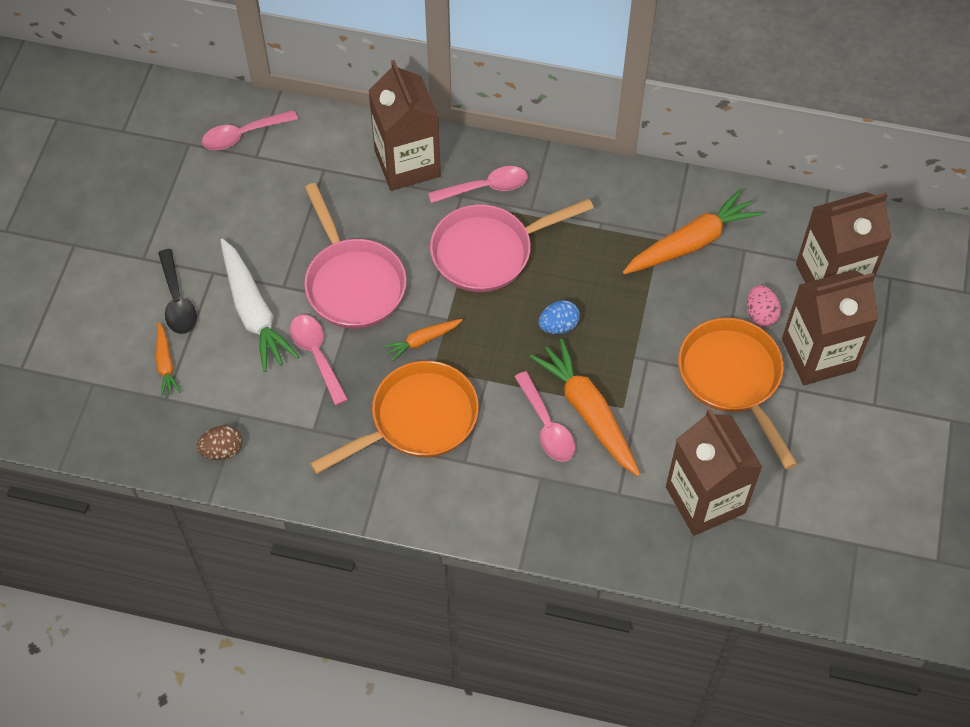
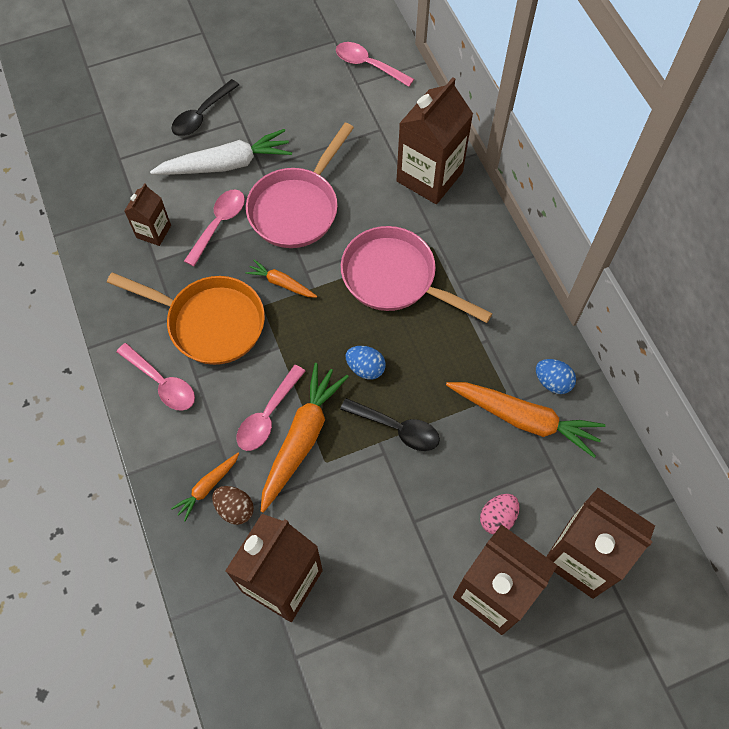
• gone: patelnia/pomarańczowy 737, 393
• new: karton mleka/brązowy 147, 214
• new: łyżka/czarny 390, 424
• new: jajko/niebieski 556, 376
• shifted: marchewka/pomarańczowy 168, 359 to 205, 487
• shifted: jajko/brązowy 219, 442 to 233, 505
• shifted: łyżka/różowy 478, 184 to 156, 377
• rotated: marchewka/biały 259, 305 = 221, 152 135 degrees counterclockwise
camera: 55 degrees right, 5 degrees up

::::::::

> What to produce:
Output the records above exactly as written, but leave out the pictures.

> Solution to this task:
• gone: patelnia/pomarańczowy 737, 393
• new: karton mleka/brązowy 147, 214
• new: łyżka/czarny 390, 424
• new: jajko/niebieski 556, 376
• shifted: marchewka/pomarańczowy 168, 359 to 205, 487
• shifted: jajko/brązowy 219, 442 to 233, 505
• shifted: łyżka/różowy 478, 184 to 156, 377
• rotated: marchewka/biały 259, 305 = 221, 152 135 degrees counterclockwise
camera: 55 degrees right, 5 degrees up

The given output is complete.